* _WHAT THE TASK REQUIRES_: Look through the data below for the line with "(488, 455) = (356, 449): red", and transcribe it exactly together with each line after it up to and including the line with "(470, 493) = (362, 472): grey". Give nothing else.

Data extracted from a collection
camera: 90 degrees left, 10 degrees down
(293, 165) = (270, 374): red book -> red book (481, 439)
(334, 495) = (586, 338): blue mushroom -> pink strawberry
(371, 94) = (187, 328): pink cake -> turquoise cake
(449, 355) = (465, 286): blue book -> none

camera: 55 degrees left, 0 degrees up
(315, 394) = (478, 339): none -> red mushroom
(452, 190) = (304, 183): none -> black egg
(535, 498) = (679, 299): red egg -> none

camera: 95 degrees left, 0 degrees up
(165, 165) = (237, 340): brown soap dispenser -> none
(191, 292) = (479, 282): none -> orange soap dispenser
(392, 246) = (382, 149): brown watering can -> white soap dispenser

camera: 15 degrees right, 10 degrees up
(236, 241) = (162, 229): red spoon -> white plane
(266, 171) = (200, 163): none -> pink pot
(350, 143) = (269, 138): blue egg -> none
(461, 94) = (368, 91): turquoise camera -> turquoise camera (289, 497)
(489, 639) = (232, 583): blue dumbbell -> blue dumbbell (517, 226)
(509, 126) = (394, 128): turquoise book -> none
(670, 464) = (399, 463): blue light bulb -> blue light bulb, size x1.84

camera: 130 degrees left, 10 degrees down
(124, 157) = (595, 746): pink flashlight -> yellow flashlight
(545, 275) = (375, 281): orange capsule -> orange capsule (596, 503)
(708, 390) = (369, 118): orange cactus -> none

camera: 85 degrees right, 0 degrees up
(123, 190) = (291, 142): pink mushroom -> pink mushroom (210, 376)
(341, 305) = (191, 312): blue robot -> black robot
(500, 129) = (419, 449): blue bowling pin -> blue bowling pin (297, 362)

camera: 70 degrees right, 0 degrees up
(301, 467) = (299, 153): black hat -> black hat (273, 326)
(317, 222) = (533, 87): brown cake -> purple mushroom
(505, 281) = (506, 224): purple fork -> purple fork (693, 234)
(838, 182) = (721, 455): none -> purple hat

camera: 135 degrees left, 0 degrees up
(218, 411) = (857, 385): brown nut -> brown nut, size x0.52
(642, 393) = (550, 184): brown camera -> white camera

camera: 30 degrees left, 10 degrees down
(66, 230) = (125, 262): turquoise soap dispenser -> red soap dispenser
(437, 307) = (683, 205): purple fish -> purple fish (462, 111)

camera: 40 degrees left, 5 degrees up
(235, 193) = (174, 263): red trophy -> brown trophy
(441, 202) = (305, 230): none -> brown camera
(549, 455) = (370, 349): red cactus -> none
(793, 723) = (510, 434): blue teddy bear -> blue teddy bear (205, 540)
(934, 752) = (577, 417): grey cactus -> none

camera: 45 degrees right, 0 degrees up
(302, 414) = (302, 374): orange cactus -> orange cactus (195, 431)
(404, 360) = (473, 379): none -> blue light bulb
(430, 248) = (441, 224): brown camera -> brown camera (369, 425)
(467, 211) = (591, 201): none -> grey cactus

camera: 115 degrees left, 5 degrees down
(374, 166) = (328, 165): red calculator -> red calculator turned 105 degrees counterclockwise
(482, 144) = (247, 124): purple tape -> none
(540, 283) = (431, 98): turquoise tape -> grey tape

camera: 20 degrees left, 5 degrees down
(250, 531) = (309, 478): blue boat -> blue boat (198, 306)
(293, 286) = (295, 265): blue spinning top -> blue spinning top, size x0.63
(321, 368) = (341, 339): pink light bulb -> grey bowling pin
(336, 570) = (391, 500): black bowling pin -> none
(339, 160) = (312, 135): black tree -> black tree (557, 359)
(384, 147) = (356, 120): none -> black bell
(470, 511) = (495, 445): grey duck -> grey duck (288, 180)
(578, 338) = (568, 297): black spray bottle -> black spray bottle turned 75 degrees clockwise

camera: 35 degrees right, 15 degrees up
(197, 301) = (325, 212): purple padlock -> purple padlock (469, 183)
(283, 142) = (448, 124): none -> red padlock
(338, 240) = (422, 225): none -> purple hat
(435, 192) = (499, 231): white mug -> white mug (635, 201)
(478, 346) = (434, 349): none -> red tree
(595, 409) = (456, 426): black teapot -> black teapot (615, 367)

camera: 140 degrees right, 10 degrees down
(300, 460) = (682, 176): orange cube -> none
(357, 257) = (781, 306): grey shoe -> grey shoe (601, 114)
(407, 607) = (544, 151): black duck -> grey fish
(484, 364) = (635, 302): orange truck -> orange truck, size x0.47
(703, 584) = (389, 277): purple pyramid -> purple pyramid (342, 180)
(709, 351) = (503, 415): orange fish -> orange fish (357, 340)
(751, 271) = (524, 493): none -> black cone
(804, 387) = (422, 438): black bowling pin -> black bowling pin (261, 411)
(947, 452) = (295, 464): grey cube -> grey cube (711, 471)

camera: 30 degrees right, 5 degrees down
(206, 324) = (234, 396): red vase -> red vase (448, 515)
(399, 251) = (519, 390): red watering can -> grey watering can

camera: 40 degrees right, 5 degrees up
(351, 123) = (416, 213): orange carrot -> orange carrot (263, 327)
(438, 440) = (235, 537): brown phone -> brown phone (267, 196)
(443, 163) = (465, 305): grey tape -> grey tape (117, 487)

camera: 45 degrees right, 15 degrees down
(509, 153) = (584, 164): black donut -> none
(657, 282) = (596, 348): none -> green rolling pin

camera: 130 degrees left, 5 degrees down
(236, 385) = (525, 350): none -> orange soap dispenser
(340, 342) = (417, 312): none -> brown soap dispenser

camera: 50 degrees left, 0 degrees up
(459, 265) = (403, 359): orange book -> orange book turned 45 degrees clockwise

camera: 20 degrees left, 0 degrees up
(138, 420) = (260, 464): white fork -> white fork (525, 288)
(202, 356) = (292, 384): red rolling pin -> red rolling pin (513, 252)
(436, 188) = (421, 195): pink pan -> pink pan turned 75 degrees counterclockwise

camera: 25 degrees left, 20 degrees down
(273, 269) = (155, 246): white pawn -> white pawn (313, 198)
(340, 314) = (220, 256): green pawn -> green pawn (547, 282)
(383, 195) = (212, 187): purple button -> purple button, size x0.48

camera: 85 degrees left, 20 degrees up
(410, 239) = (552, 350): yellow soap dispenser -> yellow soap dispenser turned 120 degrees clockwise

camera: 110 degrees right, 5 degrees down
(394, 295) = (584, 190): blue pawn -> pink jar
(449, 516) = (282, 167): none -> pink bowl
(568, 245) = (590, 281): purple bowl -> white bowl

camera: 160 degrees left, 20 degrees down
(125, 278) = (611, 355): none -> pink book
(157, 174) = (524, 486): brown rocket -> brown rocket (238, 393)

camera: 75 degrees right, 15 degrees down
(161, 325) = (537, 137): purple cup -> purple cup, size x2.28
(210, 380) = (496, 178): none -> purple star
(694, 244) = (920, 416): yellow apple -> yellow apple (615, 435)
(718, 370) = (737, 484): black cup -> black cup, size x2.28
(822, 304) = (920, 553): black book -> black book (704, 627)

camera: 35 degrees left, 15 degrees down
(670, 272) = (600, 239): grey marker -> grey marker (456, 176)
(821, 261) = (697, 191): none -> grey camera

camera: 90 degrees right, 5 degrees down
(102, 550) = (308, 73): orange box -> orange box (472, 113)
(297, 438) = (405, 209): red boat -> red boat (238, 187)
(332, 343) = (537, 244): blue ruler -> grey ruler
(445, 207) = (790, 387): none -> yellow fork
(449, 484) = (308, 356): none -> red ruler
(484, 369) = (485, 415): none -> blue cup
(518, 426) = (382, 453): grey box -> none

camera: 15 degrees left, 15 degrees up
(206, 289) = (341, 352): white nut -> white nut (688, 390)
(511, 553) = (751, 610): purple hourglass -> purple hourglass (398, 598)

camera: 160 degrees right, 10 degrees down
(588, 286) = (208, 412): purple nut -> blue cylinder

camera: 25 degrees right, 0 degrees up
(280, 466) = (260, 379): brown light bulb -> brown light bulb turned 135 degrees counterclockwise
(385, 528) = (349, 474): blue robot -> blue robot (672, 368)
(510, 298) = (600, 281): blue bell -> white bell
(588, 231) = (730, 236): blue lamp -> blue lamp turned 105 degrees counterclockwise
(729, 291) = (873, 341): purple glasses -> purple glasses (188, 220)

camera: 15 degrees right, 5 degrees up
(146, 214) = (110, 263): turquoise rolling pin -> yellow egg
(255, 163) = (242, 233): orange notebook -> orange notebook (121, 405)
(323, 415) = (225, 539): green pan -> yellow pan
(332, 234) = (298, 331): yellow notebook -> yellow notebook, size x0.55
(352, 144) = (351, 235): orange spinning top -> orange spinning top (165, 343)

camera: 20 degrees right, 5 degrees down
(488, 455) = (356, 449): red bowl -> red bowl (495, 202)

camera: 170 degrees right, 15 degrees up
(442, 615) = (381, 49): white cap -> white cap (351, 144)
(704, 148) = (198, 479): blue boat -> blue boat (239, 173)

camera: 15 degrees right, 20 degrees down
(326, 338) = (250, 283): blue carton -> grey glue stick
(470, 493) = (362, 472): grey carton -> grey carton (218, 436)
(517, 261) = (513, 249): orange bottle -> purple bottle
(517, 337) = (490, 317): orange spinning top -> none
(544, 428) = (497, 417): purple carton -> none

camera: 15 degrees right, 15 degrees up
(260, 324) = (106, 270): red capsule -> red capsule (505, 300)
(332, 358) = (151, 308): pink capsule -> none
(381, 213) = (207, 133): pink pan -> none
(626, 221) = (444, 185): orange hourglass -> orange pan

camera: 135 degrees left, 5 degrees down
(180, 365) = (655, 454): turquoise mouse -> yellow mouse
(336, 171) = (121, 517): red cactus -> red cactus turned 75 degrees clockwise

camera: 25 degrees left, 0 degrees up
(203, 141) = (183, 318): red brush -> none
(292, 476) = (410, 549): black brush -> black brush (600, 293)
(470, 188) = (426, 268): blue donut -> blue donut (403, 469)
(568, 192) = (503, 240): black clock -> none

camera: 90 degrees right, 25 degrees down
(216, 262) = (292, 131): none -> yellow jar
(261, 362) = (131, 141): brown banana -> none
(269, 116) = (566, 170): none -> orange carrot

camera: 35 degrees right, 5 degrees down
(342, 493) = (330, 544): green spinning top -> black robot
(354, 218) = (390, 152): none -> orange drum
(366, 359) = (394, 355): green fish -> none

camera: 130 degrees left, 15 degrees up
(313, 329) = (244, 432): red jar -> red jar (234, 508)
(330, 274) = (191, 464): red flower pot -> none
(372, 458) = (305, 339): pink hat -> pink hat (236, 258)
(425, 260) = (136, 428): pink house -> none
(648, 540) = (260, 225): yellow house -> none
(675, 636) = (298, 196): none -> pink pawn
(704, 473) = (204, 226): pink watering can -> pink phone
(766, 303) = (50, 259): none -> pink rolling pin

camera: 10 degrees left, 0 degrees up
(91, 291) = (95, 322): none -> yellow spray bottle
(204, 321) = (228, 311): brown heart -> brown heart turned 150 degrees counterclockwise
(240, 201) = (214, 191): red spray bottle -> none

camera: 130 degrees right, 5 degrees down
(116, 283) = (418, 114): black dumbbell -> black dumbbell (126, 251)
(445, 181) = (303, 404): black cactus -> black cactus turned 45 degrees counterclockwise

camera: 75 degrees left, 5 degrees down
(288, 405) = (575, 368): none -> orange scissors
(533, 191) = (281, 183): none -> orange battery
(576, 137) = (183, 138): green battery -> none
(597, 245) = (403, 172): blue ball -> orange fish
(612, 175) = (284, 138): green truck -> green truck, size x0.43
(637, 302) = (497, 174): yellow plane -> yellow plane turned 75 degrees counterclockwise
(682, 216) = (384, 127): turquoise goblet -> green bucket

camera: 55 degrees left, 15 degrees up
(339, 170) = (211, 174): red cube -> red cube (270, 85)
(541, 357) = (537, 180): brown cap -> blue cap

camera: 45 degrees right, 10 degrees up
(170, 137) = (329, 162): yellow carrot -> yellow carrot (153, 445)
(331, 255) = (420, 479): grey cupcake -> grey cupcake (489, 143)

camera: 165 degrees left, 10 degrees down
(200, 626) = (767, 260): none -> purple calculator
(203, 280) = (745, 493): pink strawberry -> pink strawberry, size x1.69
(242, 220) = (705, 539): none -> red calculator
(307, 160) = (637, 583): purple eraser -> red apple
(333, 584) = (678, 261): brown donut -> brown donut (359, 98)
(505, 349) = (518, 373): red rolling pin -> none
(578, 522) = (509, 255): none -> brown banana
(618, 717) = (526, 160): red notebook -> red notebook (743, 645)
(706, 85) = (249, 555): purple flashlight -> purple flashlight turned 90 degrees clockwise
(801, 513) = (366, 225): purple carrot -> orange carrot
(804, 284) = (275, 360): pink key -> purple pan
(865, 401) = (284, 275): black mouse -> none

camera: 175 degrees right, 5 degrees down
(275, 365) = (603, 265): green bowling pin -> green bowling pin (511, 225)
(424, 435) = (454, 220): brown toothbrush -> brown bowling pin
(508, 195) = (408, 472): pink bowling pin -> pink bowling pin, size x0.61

* _EXPECTED ANSWER_:
(488, 455) = (356, 449): red bowl -> red bowl (495, 202)

camera: 170 degrees right, 15 degrees up
(442, 615) = (381, 49): white cap -> white cap (351, 144)
(704, 148) = (198, 479): blue boat -> blue boat (239, 173)

camera: 15 degrees right, 20 degrees down
(326, 338) = (250, 283): blue carton -> grey glue stick
(470, 493) = (362, 472): grey carton -> grey carton (218, 436)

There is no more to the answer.